Before-and-after object listings
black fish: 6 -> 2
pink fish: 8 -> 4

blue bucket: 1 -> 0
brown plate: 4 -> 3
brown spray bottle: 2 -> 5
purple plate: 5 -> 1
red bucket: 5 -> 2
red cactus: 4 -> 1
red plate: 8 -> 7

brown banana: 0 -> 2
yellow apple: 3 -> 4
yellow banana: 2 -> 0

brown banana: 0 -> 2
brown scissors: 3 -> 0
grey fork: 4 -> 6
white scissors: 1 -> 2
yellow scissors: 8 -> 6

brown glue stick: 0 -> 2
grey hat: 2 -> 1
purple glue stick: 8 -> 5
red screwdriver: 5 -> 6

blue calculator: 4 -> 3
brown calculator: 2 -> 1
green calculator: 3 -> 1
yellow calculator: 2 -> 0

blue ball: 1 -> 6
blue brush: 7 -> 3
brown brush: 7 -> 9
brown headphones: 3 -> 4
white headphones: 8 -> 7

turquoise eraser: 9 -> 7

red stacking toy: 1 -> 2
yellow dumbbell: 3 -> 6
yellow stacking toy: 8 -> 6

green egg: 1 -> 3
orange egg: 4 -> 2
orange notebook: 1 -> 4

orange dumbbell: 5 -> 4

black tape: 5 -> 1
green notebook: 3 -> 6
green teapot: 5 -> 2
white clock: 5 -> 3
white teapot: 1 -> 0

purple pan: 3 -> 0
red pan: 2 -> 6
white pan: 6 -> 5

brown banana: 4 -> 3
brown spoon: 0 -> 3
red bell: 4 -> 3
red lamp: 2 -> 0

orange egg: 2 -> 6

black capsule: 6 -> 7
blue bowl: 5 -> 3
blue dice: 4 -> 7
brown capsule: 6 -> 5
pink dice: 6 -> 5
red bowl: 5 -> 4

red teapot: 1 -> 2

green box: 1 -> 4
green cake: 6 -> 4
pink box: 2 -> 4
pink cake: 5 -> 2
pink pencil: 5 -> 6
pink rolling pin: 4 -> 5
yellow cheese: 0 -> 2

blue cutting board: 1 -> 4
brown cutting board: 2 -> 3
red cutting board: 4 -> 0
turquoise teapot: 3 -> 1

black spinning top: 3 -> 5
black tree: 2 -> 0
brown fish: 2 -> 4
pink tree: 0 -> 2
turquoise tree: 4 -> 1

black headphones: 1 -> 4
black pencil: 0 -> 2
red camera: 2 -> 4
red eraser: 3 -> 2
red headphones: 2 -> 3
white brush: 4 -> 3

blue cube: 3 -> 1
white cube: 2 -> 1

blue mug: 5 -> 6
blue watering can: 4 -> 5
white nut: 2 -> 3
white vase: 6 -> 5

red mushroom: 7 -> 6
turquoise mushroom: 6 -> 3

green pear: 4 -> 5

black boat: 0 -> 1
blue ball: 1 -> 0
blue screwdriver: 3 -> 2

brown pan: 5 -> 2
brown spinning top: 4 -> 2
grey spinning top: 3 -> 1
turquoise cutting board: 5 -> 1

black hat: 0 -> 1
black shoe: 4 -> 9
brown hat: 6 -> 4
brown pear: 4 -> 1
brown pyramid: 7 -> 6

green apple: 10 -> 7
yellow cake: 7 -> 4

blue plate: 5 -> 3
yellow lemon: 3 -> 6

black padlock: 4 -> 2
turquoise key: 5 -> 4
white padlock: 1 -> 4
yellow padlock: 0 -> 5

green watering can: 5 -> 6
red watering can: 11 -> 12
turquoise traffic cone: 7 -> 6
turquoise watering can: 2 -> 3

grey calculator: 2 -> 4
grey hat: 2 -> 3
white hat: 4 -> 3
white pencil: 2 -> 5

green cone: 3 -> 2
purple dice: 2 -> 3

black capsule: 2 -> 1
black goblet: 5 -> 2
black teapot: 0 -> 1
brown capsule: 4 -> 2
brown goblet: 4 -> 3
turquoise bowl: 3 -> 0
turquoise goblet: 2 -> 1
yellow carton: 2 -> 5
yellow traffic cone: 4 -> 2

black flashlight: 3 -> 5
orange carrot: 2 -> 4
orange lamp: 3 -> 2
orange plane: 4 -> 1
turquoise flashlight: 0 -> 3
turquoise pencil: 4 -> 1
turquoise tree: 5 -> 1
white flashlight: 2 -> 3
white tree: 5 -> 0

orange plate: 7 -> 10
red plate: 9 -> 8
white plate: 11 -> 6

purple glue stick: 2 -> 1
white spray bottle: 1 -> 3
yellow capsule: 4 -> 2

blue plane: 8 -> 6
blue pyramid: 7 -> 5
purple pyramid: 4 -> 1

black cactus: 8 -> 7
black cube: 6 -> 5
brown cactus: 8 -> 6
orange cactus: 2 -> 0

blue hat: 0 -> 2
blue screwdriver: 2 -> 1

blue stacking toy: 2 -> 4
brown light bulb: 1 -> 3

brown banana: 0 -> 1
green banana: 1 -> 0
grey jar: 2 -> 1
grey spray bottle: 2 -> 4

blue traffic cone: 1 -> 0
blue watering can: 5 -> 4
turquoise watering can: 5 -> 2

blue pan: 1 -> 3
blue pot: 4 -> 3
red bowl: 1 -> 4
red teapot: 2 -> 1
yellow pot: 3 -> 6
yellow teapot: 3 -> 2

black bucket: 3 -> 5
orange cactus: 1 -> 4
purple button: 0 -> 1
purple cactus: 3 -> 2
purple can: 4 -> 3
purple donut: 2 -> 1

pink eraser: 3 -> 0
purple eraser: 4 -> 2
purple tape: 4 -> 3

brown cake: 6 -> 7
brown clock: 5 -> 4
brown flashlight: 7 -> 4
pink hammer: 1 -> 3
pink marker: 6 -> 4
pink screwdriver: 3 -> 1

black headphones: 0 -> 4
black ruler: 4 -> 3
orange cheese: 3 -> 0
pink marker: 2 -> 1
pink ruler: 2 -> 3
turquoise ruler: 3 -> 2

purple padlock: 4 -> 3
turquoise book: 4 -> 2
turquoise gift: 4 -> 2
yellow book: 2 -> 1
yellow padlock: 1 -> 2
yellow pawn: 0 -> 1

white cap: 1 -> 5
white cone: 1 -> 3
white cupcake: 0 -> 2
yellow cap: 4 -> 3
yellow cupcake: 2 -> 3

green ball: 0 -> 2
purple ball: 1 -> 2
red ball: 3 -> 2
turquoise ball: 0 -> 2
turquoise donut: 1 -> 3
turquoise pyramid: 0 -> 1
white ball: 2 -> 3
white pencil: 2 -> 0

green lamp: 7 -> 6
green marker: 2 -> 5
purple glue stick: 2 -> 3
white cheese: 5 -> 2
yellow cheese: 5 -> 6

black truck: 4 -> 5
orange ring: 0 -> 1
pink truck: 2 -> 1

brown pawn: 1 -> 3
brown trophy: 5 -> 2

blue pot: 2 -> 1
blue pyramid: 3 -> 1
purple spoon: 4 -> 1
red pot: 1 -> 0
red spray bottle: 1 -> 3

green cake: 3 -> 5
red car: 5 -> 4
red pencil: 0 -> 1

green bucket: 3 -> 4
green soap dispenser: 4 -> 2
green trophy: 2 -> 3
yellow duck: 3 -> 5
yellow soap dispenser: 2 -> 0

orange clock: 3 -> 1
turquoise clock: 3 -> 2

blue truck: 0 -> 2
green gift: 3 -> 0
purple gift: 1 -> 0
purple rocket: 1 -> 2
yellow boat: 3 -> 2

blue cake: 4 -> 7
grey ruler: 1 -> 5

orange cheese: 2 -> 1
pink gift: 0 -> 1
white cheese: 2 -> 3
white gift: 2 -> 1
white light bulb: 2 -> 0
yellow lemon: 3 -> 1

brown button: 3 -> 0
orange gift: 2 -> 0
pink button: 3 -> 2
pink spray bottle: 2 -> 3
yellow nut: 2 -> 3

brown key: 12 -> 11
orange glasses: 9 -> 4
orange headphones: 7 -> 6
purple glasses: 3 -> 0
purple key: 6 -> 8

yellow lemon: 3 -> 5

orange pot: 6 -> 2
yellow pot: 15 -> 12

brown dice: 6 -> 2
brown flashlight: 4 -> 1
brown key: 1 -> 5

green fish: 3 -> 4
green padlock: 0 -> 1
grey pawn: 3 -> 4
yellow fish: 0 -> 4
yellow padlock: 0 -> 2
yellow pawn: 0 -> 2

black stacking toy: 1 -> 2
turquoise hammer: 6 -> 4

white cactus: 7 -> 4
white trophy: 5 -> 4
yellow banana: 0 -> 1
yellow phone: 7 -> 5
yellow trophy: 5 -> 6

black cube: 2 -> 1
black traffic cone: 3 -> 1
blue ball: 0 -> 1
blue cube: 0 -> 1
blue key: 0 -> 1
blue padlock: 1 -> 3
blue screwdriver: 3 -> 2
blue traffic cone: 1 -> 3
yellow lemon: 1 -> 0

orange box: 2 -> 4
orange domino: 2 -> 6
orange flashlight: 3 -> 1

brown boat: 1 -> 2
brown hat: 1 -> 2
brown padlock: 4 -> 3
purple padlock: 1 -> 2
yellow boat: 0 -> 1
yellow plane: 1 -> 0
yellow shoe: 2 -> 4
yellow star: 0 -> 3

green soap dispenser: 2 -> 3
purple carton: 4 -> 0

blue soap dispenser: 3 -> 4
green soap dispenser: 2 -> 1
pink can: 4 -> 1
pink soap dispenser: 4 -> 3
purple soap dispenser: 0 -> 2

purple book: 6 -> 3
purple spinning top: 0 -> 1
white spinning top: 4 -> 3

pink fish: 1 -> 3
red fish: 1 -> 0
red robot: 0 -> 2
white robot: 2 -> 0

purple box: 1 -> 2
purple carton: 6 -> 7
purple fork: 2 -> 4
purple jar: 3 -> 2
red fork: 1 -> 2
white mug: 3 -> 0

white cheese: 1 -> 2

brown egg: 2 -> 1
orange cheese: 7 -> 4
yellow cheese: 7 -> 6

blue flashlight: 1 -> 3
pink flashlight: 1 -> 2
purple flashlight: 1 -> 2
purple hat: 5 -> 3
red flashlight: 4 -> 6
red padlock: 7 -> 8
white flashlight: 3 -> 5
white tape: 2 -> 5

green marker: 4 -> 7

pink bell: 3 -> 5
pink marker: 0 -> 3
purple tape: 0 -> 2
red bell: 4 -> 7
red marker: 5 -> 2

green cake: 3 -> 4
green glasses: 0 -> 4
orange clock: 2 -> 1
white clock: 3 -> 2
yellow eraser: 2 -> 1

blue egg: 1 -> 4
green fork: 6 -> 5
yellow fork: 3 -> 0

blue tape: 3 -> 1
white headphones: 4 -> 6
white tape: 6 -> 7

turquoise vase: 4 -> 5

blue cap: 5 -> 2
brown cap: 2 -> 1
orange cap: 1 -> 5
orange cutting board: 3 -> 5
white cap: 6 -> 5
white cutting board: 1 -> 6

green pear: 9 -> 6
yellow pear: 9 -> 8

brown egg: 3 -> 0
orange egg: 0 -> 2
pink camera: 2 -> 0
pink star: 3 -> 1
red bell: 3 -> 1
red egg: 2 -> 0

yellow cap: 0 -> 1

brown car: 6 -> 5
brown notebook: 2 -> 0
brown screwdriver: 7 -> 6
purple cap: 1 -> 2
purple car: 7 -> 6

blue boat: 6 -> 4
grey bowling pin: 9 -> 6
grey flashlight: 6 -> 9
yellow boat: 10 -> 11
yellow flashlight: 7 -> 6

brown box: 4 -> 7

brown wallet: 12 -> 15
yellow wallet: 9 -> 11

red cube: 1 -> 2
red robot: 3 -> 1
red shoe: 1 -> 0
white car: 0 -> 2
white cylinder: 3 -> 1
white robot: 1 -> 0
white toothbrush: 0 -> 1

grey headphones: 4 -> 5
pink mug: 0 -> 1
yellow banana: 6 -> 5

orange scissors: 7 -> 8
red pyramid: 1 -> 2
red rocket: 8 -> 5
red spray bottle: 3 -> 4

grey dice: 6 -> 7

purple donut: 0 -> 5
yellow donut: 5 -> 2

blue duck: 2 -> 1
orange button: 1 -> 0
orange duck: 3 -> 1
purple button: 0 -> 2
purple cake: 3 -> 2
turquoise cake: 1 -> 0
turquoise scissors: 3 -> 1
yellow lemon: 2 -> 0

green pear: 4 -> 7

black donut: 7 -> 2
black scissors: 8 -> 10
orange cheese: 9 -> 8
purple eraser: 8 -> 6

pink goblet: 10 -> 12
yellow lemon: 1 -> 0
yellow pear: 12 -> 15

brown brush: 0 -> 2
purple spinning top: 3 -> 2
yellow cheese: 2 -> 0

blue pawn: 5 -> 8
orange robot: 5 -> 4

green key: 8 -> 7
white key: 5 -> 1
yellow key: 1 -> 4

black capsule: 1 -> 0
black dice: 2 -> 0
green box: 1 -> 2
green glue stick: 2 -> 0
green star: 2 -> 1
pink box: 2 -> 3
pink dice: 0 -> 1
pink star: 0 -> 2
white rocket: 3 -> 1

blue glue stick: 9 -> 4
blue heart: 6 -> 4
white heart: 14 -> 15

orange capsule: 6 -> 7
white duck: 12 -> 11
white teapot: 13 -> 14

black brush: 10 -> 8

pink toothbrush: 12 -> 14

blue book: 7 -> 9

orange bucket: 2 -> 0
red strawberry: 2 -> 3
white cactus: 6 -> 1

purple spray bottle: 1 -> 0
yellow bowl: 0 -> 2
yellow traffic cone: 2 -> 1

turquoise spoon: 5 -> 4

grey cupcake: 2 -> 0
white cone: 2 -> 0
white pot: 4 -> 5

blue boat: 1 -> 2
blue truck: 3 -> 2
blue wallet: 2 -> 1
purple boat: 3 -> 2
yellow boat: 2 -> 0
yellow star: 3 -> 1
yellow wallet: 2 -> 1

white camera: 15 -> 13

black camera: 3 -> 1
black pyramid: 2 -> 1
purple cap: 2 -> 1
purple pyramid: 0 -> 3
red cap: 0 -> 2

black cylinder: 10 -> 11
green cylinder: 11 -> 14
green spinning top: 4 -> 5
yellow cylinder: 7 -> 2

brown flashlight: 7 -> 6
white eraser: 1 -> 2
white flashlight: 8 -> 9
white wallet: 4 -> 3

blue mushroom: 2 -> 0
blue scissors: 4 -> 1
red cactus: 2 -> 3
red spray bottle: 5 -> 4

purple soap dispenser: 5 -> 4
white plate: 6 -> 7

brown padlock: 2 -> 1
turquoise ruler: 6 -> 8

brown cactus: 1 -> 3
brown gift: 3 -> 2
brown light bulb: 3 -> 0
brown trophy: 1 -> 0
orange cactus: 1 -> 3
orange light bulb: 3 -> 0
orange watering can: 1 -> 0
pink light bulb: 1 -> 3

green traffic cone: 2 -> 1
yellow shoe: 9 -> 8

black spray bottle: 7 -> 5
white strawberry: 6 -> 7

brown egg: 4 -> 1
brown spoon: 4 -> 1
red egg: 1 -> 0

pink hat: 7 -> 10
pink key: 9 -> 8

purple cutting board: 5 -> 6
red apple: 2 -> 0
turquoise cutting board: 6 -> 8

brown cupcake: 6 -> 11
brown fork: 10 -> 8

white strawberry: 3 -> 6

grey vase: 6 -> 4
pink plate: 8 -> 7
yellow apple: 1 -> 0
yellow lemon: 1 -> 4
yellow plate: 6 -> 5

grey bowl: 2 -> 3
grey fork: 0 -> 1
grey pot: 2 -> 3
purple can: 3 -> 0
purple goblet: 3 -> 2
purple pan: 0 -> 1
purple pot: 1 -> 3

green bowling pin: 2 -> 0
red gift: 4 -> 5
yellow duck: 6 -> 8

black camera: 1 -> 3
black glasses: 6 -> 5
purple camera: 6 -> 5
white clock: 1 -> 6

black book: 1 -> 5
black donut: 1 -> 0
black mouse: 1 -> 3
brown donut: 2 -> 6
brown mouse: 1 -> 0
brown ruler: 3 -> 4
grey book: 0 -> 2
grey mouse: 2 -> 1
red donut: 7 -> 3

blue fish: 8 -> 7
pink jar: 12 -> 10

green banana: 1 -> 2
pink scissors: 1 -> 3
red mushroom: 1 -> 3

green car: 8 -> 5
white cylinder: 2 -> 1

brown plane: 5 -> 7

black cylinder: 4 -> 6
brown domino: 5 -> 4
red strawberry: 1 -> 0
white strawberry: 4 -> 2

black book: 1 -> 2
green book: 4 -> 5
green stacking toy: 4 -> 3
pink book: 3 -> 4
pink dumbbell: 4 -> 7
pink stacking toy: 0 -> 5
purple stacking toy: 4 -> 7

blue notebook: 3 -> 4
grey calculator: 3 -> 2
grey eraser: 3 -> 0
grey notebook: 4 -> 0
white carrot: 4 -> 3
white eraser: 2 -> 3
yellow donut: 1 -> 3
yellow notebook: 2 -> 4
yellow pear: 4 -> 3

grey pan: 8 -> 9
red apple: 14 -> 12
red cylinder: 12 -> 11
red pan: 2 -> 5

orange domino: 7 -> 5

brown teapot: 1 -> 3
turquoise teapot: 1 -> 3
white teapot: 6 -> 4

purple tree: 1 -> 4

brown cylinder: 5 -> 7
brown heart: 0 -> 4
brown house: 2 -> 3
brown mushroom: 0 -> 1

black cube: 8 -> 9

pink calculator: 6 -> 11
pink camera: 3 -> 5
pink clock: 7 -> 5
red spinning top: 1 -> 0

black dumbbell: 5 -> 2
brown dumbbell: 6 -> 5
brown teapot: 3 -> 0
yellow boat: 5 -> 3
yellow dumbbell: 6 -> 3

**TASK DIRECTIONS:** Begin at the top of the records above and quote each line exactly, ending with the line that contains "green egg: 1 -> 3".

**ANSWER SPACE:**
black fish: 6 -> 2
pink fish: 8 -> 4

blue bucket: 1 -> 0
brown plate: 4 -> 3
brown spray bottle: 2 -> 5
purple plate: 5 -> 1
red bucket: 5 -> 2
red cactus: 4 -> 1
red plate: 8 -> 7

brown banana: 0 -> 2
yellow apple: 3 -> 4
yellow banana: 2 -> 0

brown banana: 0 -> 2
brown scissors: 3 -> 0
grey fork: 4 -> 6
white scissors: 1 -> 2
yellow scissors: 8 -> 6

brown glue stick: 0 -> 2
grey hat: 2 -> 1
purple glue stick: 8 -> 5
red screwdriver: 5 -> 6

blue calculator: 4 -> 3
brown calculator: 2 -> 1
green calculator: 3 -> 1
yellow calculator: 2 -> 0

blue ball: 1 -> 6
blue brush: 7 -> 3
brown brush: 7 -> 9
brown headphones: 3 -> 4
white headphones: 8 -> 7

turquoise eraser: 9 -> 7

red stacking toy: 1 -> 2
yellow dumbbell: 3 -> 6
yellow stacking toy: 8 -> 6

green egg: 1 -> 3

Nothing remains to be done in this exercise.